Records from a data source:
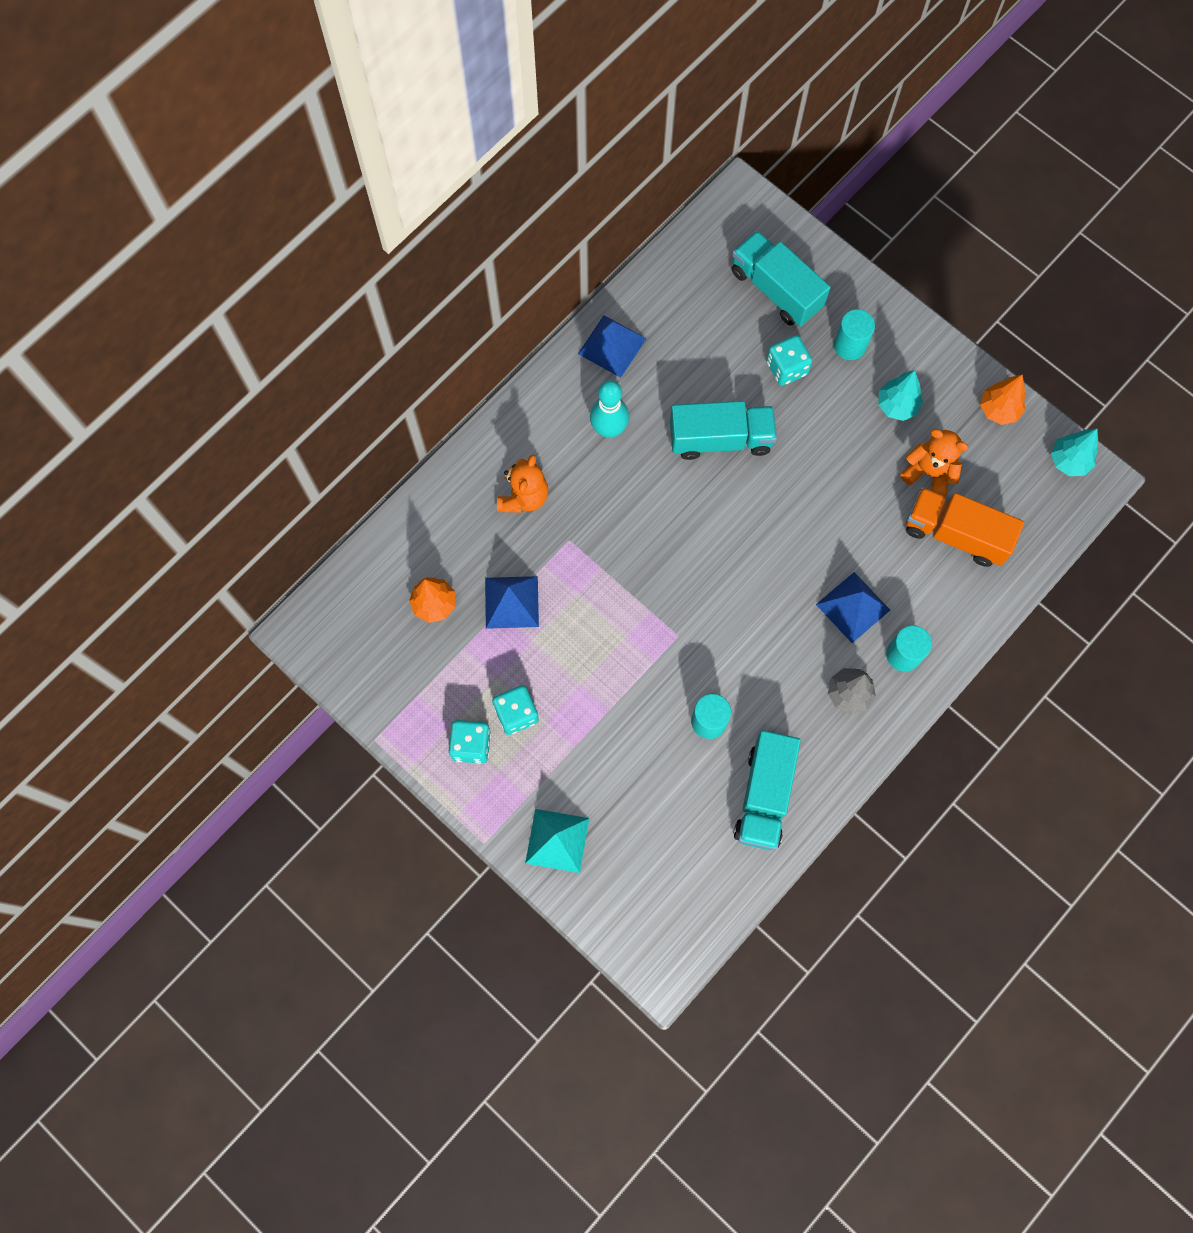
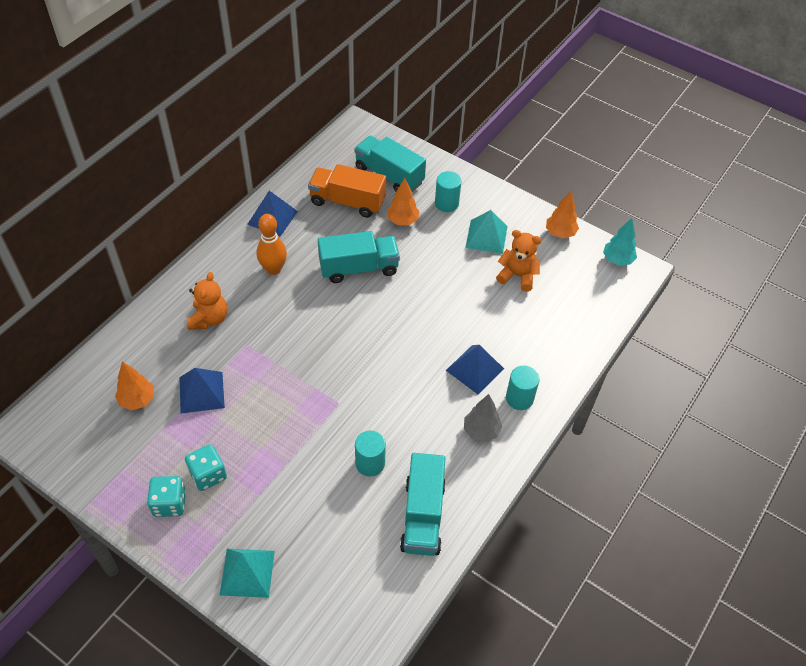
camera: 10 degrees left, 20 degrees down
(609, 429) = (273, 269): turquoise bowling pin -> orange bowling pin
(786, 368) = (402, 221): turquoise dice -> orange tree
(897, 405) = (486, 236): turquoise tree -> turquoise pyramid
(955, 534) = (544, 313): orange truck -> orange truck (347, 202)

→ Task requirements: Search the records for the string "orange" and report each line that has it.

→ Answer area:
(609, 429) = (273, 269): turquoise bowling pin -> orange bowling pin
(786, 368) = (402, 221): turquoise dice -> orange tree
(955, 534) = (544, 313): orange truck -> orange truck (347, 202)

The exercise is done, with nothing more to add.